*** SUPPLIED MATERIAL ***
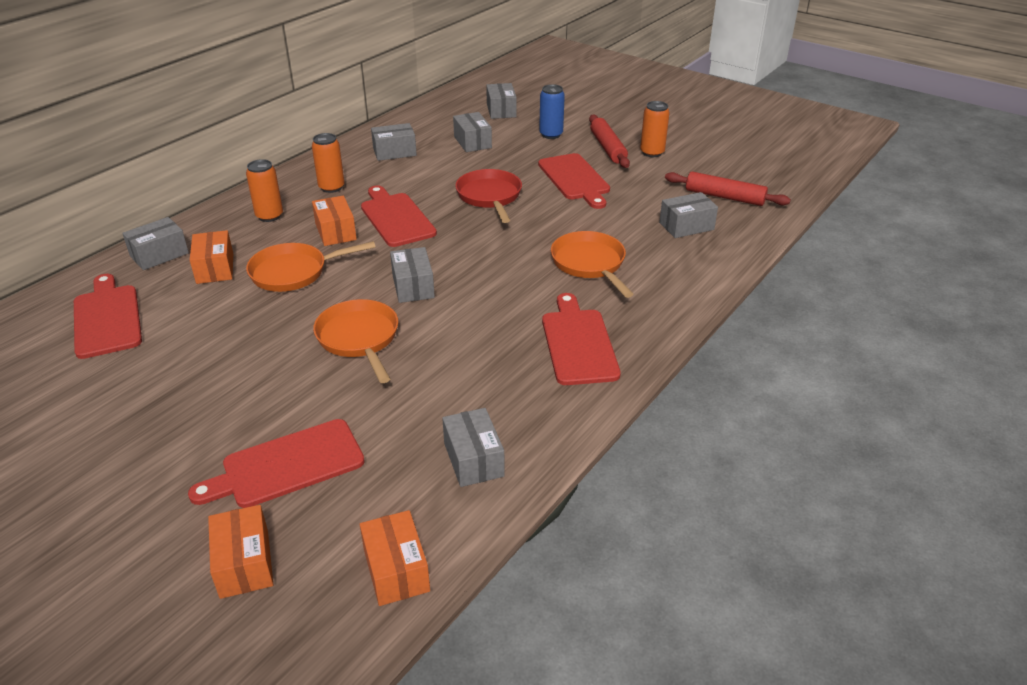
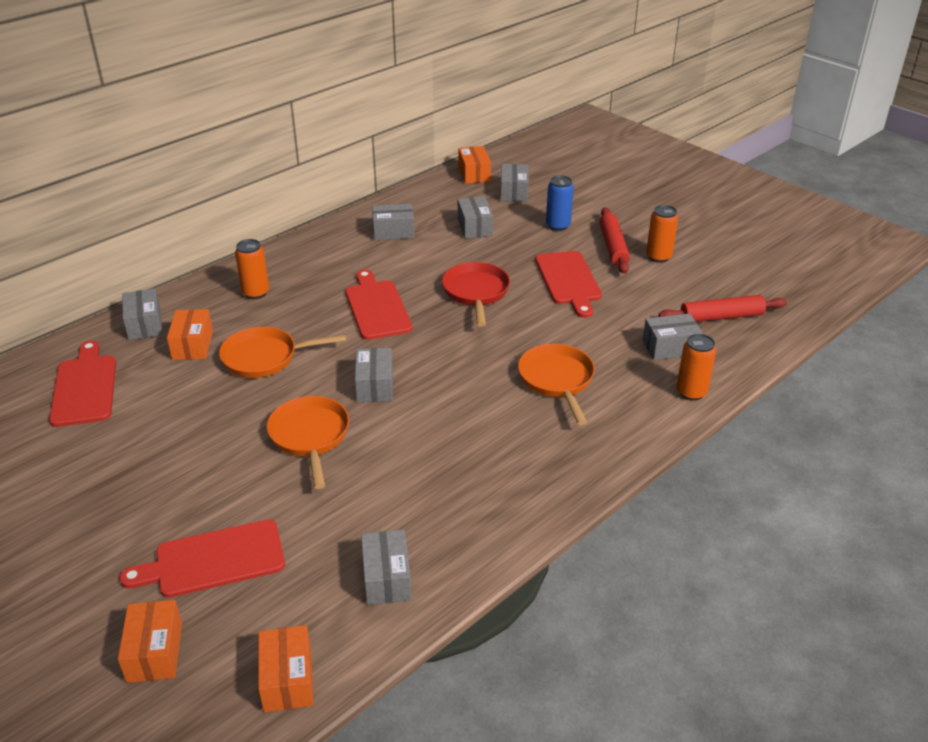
camera: 10 degrees right, 0 degrees up
(159, 255) = (144, 325): grey box -> grey box turned 75 degrees counterclockwise
(331, 187) = (322, 267): orange can -> orange can (691, 392)
(335, 232) = (315, 317): orange box -> orange box (474, 174)
(578, 343) = (521, 467): red cutting board -> none
(724, 197) = (721, 317): red rolling pin -> red rolling pin turned 45 degrees counterclockwise

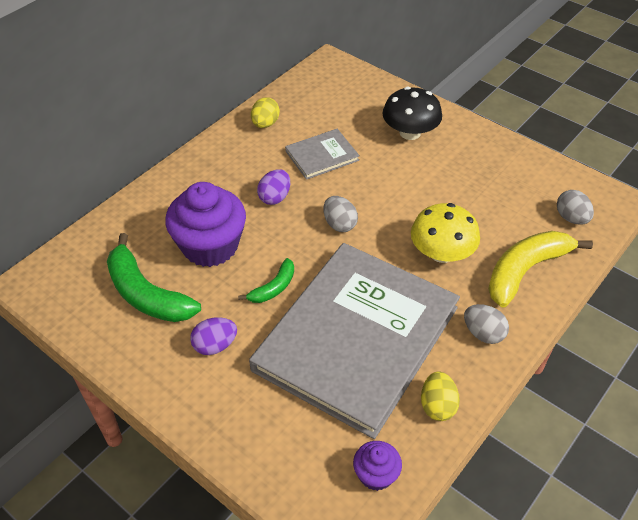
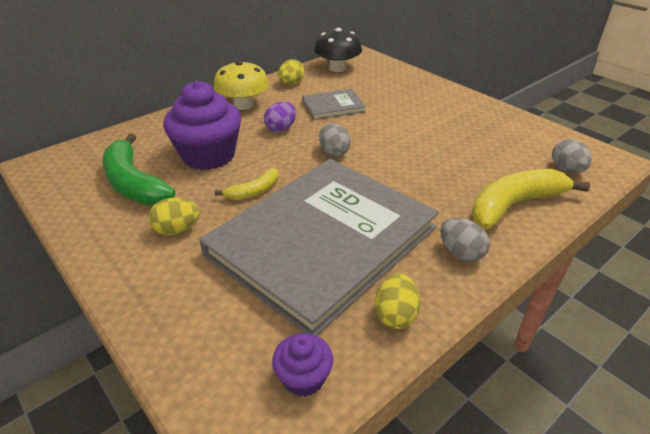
camera: 10 degrees right, 10 degrees down
(215, 345) = (177, 230): purple egg -> yellow egg
(273, 288) = (254, 191): green banana -> yellow banana
(410, 132) = (416, 98): black mushroom -> black mushroom (337, 68)
(441, 253) = (428, 182): yellow mushroom -> yellow mushroom (243, 105)

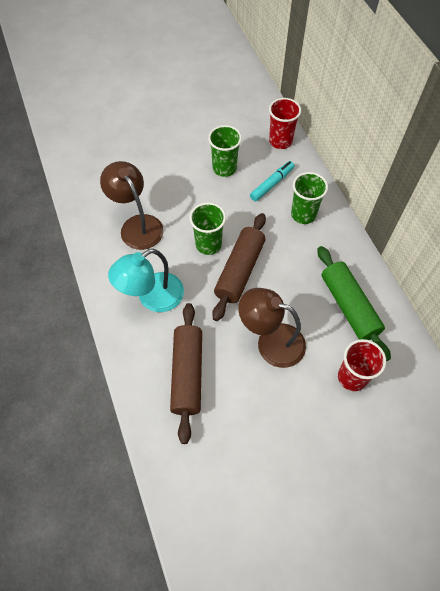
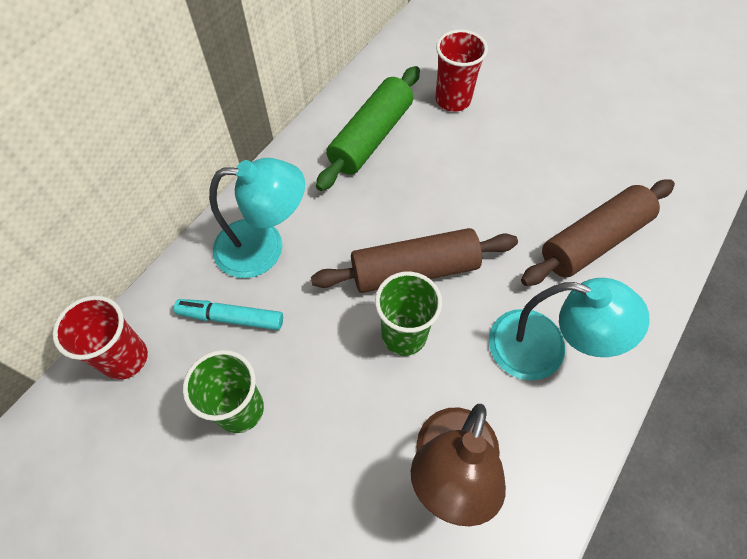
camera: 125 degrees left, 0 degrees up
(271, 341) = (479, 184): brown lamp -> none
(303, 214) = (264, 247): green cup -> turquoise lamp

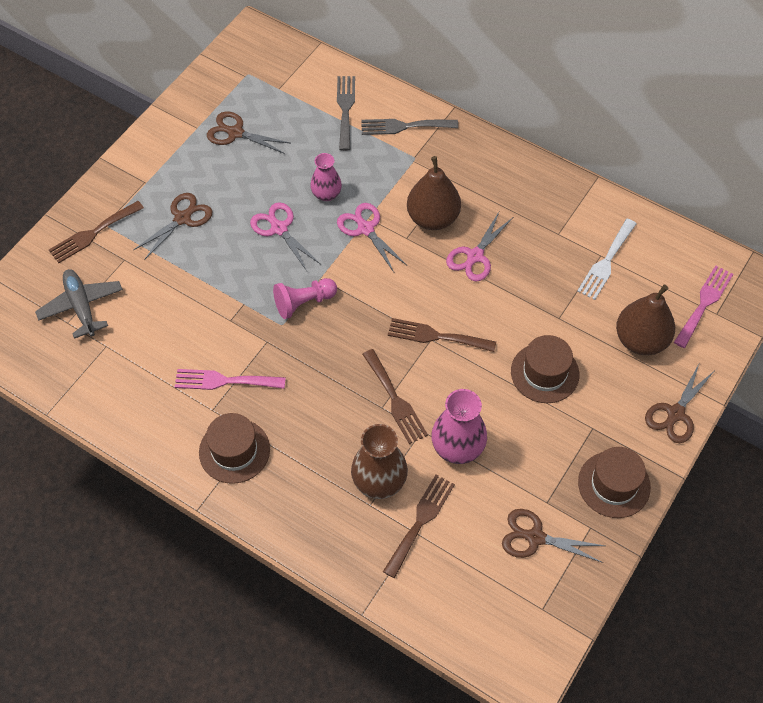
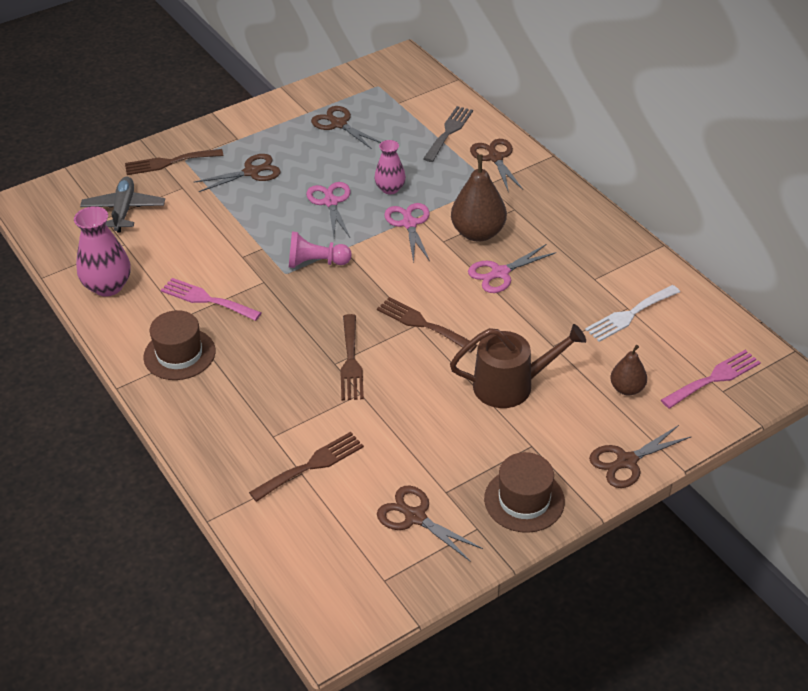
camera: 25 degrees right, 15 degrees down
(379, 481) = (294, 420): brown vase -> none
(404, 126) = (495, 158): grey fork -> brown scissors
(457, 447) = (386, 418): pink vase -> pink vase (108, 286)
(544, 373) = (510, 385): brown hat -> brown watering can
(640, 340) = (627, 388): brown pear -> brown pear, size x0.58

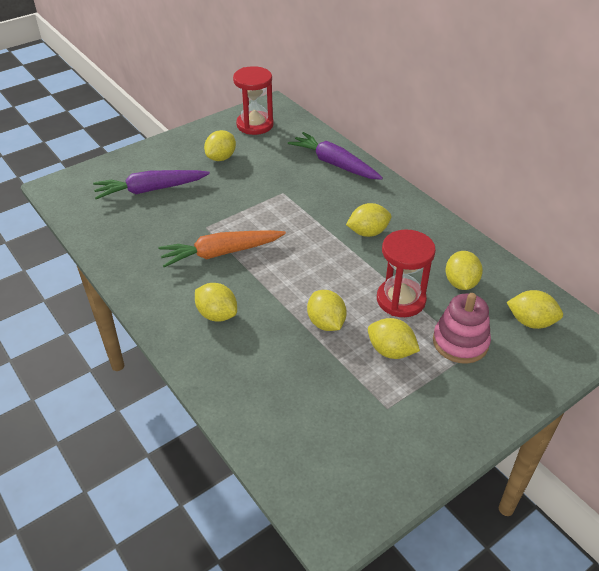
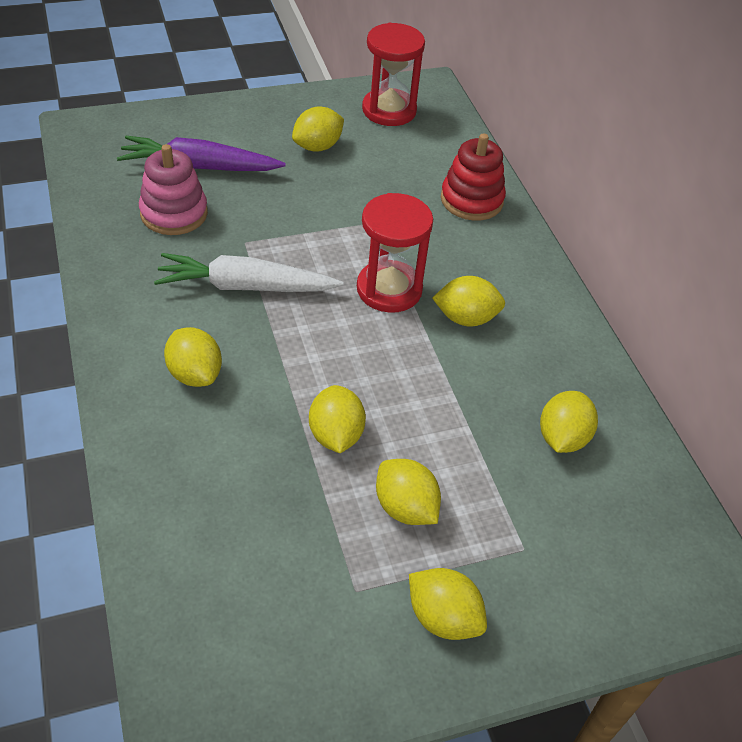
camera: 15 degrees right, 5 degrees up
(221, 253) = (245, 286): orange carrot -> white carrot
(334, 164) = (471, 200): purple carrot -> red stacking toy
(401, 300) = (460, 435): red hourglass -> red hourglass (389, 289)
(460, 342) = (513, 528): pink stacking toy -> pink stacking toy (174, 213)
(530, 322) = (637, 533): yellow lemon -> yellow lemon (443, 617)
*** End of SUPPLIED MATERIAL ***
**WHAT TO DO**: The answer must consist of every line from the records above that holds "down".

**RESPONSE FOR THIS EXERCISE**:
camera: 10 degrees right, 10 degrees down
camera: 25 degrees right, 15 degrees down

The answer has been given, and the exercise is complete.